Exercise task –
Count the lines in the material below that contain the string "kern", and reply with that number only.

(Raw records)
........

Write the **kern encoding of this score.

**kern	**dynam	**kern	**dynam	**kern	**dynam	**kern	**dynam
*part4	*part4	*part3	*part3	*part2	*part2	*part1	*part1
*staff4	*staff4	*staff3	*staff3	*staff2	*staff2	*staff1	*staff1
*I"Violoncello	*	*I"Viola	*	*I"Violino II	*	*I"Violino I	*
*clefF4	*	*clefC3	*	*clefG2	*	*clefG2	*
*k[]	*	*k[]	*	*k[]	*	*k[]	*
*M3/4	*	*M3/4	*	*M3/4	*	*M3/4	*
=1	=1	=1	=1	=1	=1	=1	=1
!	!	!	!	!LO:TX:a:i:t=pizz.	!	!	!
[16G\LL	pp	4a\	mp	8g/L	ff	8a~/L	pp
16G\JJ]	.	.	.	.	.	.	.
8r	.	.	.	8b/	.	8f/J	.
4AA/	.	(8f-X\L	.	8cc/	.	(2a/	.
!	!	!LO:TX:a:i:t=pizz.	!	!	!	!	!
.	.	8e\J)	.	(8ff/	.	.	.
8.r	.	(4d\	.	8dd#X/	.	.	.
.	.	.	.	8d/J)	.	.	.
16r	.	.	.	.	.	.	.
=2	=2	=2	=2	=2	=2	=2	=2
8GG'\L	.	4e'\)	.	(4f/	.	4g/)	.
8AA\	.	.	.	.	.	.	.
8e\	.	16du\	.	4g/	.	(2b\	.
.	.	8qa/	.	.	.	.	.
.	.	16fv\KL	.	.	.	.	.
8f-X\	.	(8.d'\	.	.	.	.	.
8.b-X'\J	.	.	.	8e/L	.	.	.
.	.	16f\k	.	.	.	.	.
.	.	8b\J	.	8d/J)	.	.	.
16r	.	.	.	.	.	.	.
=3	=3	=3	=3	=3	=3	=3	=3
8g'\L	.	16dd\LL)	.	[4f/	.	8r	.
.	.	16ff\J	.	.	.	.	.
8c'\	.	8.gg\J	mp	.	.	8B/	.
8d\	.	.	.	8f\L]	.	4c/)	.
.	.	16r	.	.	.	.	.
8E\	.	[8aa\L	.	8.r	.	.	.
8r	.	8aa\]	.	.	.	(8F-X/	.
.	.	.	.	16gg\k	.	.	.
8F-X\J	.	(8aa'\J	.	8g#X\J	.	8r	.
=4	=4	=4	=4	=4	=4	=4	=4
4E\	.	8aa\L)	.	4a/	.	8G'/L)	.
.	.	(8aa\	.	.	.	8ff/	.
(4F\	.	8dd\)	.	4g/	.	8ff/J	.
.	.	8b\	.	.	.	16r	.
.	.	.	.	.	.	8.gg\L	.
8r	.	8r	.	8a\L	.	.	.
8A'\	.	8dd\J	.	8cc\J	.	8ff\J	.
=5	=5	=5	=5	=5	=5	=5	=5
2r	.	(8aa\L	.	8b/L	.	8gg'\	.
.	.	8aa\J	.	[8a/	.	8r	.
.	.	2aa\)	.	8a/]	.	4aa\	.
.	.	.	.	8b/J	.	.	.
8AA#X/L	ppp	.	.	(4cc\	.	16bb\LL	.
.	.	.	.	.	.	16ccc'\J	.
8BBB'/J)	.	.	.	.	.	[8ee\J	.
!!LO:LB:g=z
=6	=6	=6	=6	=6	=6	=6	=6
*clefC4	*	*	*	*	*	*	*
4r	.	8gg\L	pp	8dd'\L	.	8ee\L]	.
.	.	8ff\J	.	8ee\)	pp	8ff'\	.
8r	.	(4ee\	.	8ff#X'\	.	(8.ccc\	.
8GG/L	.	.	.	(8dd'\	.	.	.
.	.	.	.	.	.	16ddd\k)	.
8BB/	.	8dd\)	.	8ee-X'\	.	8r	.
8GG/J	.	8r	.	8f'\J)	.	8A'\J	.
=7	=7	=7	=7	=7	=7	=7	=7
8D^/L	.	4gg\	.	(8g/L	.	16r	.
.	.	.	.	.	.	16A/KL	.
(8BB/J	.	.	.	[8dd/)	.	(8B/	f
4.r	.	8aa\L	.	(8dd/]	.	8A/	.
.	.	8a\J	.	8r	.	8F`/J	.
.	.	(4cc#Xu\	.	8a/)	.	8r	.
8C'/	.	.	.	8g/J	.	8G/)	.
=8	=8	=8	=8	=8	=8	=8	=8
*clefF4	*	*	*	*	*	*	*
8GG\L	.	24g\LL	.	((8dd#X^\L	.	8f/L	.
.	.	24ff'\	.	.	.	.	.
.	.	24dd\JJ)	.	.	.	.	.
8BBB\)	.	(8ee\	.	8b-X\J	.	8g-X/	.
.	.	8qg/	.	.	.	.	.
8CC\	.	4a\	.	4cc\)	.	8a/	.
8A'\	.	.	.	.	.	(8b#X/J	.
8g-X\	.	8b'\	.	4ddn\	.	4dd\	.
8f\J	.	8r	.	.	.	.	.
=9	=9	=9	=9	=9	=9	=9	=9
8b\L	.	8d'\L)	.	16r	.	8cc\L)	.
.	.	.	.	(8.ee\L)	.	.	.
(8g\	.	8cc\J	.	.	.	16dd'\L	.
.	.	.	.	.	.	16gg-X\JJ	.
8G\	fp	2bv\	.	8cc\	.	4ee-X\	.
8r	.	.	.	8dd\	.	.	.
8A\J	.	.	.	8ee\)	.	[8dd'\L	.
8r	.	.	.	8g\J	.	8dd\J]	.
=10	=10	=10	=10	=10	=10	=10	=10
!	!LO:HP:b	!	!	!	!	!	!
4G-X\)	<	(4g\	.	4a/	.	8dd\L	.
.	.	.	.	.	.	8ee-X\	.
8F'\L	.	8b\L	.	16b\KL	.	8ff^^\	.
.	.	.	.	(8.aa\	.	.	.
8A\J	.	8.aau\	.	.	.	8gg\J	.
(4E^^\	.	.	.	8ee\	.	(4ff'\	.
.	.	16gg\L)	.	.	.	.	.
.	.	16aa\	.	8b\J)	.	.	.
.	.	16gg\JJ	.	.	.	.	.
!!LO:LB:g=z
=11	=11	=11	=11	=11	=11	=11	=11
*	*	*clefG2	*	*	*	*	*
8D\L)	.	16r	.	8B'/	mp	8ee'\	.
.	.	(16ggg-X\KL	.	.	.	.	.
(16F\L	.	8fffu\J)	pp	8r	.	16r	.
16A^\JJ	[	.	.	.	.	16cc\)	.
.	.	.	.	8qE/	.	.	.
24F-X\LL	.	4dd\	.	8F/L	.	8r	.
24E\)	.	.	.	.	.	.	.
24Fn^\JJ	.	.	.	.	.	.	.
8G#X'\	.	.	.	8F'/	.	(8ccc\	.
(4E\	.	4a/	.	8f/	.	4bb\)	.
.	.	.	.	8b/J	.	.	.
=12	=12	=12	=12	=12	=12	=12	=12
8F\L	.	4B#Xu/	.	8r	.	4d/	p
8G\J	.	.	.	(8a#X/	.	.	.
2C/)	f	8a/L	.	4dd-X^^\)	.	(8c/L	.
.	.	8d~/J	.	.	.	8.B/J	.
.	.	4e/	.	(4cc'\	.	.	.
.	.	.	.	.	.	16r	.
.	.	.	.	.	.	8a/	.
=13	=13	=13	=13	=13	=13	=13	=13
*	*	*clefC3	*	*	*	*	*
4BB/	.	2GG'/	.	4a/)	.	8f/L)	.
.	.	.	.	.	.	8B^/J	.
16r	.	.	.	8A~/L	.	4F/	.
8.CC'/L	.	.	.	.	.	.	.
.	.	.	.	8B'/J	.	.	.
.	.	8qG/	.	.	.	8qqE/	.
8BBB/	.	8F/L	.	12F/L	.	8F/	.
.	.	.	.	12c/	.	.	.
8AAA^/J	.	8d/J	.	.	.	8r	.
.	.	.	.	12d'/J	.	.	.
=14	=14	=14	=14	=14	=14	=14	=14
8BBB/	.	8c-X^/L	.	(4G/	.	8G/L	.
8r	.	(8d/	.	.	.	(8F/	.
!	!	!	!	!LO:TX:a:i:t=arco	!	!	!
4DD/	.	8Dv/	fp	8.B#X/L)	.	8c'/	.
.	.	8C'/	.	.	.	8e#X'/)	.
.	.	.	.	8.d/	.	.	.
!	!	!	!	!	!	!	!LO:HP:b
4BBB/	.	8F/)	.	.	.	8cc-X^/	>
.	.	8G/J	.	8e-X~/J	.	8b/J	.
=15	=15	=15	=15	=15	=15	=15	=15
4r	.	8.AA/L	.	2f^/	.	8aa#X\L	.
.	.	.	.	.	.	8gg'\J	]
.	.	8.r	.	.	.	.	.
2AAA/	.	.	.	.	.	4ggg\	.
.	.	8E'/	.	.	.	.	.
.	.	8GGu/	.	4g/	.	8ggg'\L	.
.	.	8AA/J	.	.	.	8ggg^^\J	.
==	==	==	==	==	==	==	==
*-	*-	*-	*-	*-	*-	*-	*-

........

Exercise response –
2